Items from a data source:
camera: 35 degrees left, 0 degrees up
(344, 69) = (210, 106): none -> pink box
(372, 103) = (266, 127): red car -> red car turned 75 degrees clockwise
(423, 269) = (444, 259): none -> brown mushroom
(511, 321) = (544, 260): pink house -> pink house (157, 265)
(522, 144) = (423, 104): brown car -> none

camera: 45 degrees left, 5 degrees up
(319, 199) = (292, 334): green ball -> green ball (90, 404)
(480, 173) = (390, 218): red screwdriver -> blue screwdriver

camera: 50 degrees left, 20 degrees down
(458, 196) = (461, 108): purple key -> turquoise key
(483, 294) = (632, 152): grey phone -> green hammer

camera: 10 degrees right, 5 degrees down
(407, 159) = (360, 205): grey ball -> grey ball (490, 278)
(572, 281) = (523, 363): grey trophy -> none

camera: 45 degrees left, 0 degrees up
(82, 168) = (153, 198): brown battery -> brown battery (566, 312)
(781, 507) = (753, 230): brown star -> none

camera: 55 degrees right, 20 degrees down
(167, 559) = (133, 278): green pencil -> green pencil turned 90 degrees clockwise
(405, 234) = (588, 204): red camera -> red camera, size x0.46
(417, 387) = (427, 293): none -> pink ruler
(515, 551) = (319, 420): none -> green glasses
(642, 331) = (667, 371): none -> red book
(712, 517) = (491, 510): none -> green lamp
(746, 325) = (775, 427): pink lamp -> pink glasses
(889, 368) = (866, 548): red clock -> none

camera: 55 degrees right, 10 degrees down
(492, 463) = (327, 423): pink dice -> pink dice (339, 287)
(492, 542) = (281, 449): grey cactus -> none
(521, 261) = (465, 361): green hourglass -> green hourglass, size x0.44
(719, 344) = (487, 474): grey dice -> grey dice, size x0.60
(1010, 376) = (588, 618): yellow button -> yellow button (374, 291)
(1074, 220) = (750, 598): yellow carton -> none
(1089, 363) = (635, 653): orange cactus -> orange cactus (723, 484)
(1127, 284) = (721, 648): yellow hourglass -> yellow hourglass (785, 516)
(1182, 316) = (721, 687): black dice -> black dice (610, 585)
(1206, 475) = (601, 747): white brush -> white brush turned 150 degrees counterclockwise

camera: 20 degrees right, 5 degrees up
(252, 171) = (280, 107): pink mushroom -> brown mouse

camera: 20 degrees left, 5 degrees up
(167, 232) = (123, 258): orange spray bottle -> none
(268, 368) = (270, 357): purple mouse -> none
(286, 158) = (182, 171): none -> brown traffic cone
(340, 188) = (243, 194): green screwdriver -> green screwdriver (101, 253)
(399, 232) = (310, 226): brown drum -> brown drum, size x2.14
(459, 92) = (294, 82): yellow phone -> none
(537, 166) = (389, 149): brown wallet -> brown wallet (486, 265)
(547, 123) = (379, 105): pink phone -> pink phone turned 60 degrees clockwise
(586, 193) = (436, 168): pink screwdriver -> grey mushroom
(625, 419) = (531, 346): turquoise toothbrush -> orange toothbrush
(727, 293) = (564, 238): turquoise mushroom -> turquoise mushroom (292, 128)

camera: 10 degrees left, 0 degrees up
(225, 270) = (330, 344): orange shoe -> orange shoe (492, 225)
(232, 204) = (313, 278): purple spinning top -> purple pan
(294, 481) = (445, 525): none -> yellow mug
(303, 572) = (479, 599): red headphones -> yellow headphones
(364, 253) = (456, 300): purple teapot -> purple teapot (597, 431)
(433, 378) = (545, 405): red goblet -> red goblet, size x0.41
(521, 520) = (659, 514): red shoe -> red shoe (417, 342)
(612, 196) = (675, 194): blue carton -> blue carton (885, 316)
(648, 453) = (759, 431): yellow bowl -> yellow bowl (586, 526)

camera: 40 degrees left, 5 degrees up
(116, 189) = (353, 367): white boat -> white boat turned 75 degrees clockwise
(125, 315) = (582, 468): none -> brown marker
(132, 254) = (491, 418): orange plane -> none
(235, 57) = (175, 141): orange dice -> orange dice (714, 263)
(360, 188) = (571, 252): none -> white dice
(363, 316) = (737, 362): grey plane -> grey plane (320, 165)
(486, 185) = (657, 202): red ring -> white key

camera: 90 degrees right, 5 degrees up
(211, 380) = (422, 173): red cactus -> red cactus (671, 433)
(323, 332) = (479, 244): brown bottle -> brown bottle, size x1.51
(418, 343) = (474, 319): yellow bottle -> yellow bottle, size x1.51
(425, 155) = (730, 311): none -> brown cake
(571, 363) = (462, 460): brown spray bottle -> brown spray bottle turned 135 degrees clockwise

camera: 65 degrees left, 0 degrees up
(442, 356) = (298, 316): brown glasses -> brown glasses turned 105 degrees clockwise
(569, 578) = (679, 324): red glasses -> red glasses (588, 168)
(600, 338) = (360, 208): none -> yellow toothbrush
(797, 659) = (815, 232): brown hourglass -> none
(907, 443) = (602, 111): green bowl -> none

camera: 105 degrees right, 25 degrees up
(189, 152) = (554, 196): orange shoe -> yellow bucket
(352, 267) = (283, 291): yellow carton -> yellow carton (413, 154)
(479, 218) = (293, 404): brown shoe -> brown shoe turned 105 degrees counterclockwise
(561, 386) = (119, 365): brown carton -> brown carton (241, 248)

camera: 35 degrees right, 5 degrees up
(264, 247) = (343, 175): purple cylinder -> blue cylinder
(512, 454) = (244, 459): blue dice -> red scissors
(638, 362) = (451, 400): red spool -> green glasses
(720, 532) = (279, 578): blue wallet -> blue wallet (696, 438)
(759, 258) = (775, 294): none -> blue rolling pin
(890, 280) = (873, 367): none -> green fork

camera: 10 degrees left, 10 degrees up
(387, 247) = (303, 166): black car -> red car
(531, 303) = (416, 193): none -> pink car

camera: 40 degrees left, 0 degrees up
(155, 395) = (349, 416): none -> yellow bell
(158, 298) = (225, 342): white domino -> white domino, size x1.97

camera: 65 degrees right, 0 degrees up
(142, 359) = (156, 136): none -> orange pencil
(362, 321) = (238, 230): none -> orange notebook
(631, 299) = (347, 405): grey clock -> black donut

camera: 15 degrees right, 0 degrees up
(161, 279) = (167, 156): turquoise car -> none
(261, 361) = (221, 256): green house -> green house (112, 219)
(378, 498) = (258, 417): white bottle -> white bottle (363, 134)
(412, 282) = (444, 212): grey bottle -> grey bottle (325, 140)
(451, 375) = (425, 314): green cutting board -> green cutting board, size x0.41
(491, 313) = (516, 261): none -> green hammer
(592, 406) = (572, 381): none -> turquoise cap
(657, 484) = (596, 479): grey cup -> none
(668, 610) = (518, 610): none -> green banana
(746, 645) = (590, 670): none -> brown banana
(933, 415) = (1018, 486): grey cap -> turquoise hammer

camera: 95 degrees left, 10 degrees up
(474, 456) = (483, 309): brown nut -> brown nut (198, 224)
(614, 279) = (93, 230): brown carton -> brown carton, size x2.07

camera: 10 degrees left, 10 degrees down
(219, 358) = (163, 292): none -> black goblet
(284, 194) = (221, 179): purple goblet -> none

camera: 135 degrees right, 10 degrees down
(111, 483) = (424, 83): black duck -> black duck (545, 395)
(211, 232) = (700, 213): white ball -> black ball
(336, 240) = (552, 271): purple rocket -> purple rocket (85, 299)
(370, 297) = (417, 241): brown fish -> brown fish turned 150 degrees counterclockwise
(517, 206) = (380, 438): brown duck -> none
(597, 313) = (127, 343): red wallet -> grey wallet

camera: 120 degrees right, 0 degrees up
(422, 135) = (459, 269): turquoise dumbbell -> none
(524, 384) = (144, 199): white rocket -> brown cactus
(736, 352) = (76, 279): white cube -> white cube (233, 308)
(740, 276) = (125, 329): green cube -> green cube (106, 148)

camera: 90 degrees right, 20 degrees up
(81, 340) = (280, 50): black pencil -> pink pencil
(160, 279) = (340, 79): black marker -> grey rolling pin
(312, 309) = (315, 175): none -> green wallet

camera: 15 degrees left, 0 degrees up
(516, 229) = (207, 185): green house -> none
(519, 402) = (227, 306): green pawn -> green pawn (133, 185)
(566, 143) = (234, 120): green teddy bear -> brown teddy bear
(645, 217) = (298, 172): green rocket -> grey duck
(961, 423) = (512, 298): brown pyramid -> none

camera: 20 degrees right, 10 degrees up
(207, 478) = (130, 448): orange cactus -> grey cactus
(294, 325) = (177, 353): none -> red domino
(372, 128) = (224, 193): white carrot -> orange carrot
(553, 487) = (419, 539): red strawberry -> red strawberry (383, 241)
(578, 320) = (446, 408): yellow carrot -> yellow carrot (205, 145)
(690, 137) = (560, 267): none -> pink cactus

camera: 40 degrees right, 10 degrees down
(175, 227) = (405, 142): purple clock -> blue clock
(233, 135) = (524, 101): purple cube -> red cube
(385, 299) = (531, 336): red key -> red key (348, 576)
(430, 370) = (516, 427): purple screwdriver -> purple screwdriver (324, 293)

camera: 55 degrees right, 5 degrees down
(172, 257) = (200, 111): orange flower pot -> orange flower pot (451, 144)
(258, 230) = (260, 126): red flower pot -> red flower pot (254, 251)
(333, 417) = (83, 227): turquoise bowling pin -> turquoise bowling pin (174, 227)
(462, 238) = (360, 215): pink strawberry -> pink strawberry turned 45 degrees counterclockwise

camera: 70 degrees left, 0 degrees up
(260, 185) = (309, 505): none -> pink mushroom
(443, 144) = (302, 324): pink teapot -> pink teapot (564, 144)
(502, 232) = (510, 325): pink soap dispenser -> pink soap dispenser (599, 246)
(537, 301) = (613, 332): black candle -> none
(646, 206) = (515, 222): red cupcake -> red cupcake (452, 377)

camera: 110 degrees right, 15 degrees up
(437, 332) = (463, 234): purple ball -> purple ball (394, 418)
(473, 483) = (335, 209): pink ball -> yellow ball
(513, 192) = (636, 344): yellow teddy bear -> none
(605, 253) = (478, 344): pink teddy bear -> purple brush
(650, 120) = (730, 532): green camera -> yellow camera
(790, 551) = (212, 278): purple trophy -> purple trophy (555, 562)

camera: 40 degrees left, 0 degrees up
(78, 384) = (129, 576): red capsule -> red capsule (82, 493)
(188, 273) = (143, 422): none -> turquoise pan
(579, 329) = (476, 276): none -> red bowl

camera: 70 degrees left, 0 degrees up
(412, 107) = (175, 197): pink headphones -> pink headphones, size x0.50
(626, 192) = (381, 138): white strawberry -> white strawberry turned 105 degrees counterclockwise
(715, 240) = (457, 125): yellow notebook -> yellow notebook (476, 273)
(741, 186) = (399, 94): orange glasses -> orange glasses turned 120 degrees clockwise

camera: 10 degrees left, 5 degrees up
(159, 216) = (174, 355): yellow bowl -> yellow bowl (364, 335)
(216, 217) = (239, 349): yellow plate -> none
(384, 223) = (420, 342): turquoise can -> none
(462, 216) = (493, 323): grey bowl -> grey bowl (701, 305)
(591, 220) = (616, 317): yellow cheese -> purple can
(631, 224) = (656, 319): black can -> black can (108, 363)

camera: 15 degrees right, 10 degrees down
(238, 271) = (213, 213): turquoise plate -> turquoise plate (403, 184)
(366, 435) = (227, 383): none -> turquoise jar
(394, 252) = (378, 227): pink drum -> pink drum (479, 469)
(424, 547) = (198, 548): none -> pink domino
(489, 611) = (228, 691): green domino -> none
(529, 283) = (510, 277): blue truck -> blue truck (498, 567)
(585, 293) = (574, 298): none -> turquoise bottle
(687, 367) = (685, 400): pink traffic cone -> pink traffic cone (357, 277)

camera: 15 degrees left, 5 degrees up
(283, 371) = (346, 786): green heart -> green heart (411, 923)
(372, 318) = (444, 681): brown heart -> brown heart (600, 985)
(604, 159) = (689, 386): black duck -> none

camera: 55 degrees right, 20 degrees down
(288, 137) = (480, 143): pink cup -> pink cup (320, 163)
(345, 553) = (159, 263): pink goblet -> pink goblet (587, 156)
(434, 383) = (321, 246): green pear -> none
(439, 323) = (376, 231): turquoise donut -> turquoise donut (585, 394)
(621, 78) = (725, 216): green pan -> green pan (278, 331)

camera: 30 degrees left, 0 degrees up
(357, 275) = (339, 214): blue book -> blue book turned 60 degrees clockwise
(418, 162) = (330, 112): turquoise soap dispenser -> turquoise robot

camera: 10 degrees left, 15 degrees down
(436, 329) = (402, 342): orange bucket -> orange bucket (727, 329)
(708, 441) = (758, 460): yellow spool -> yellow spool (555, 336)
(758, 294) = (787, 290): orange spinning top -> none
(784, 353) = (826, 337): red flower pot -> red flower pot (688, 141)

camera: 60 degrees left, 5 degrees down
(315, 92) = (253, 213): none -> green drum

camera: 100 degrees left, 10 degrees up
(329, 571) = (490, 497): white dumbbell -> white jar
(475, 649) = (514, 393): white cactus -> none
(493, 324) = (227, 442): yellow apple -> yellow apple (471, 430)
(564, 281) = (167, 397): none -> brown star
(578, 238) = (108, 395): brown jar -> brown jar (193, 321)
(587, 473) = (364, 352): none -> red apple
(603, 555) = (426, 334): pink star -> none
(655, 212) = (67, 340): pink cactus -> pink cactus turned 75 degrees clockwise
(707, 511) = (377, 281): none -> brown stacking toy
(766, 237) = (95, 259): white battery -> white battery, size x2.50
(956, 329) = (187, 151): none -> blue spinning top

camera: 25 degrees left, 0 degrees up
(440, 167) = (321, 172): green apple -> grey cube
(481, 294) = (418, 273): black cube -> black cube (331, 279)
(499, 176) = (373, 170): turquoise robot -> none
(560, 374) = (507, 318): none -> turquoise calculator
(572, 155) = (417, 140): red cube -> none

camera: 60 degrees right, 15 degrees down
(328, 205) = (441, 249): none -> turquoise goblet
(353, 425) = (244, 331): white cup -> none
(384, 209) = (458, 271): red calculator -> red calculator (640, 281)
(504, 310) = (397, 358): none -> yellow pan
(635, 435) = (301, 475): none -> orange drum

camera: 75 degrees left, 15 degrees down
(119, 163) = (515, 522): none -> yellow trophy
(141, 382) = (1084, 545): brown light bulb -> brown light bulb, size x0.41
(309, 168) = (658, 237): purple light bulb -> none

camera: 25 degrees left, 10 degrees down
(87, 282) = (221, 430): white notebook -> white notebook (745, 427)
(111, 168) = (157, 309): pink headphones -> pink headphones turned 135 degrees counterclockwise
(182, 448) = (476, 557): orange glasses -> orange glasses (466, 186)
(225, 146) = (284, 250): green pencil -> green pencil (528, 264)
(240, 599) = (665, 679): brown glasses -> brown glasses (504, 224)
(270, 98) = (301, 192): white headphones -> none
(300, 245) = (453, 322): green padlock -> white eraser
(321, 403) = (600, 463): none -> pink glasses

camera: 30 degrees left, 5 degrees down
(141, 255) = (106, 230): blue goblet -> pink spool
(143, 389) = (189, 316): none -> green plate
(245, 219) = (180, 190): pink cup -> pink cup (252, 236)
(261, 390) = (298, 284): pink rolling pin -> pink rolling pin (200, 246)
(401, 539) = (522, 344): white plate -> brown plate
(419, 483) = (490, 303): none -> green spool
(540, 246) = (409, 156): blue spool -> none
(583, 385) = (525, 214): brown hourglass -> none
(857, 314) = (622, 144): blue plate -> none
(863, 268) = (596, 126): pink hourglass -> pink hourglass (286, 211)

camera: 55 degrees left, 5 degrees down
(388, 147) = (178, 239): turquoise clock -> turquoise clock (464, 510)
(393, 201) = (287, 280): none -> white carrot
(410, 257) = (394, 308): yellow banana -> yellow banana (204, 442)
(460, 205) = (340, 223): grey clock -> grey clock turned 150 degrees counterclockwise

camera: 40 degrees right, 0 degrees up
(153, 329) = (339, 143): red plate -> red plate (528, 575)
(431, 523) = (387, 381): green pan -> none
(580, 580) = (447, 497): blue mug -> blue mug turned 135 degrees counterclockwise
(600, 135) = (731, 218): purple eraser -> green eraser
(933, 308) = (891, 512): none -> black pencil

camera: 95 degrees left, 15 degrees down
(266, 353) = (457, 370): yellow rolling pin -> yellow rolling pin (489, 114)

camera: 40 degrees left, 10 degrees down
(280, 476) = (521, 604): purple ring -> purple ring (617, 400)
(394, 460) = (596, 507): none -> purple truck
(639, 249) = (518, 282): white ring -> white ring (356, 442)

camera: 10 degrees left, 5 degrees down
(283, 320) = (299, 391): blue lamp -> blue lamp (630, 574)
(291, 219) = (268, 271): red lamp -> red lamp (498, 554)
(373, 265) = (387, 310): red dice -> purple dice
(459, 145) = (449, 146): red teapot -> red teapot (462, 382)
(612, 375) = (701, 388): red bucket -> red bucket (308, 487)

▶ **EXERCISE INSTRUCTIONS**
Begin at the line that has "(645, 217) = (298, 172): green" in the entries above; stop after the line that has "(294, 325) = (177, 353): none -> red domino". Transcribe exactly those lines and no others.

▶ **TASK OUTPUT**
(645, 217) = (298, 172): green rocket -> grey duck
(961, 423) = (512, 298): brown pyramid -> none

camera: 20 degrees right, 10 degrees up
(207, 478) = (130, 448): orange cactus -> grey cactus
(294, 325) = (177, 353): none -> red domino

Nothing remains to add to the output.